▸ PROBLEM TO SOLVE
Bring together every line in the data that includes "none".

***** GIVEN INFORMATION

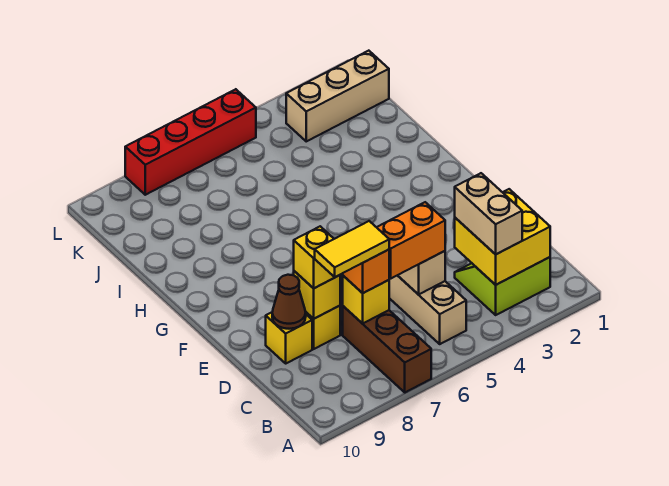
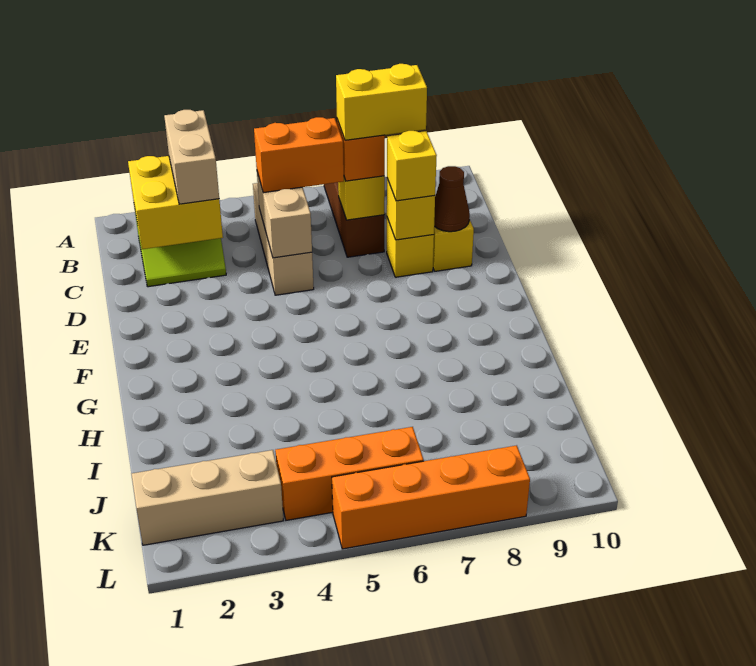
yellow tile C7:C8 level 4 -> yellow brick C7:C8 level 4
none -> orange brick K4:K6 level 1
red brick L5:L8 level 1 -> orange brick L5:L8 level 1

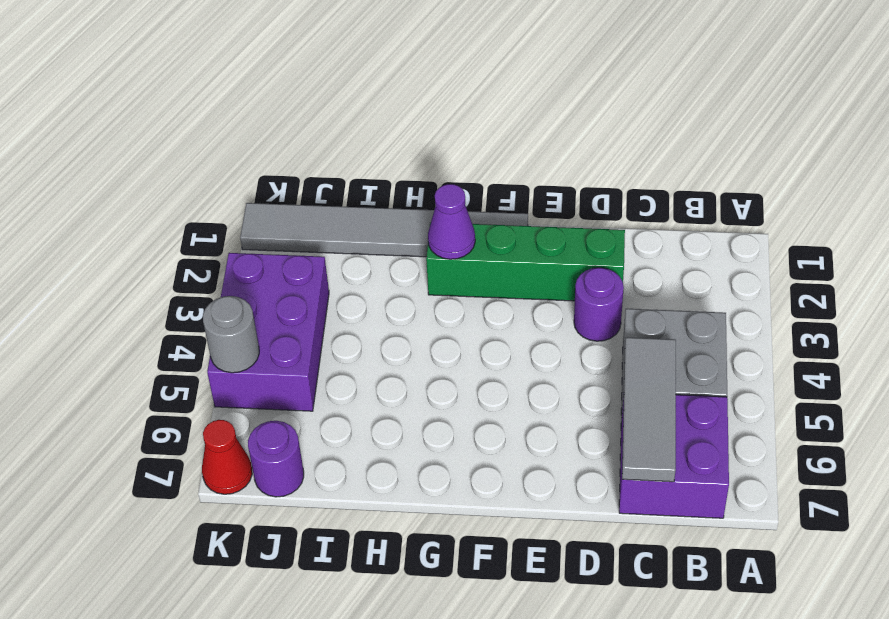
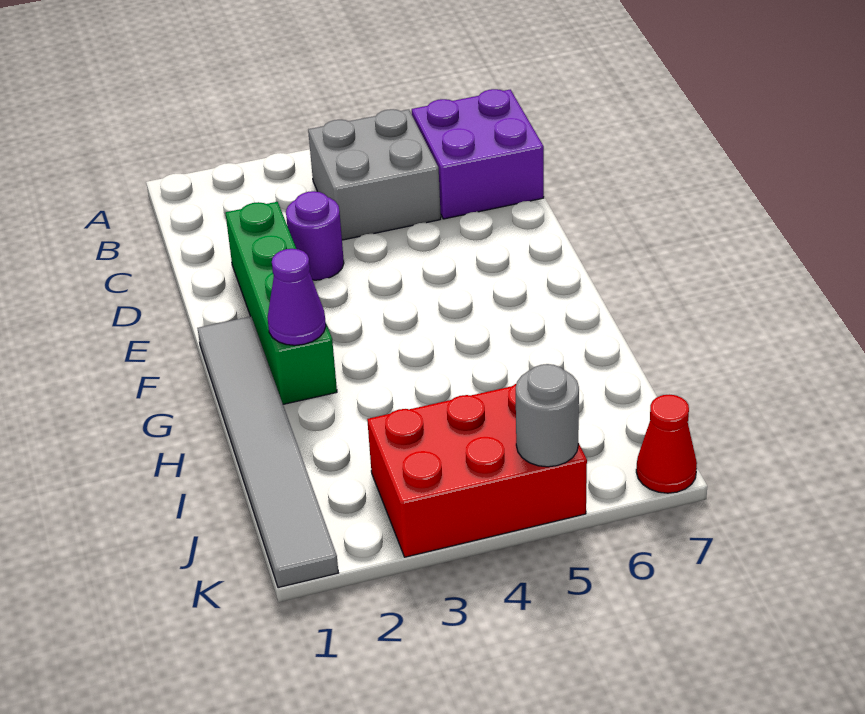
grey tile C5:C7 level 2 -> none
purple brick J3:K5 level 1 -> red brick J3:K5 level 1
purple round brick J7 level 1 -> none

**********

▸ YOUR SOLUTION
none -> orange brick K4:K6 level 1
grey tile C5:C7 level 2 -> none
purple round brick J7 level 1 -> none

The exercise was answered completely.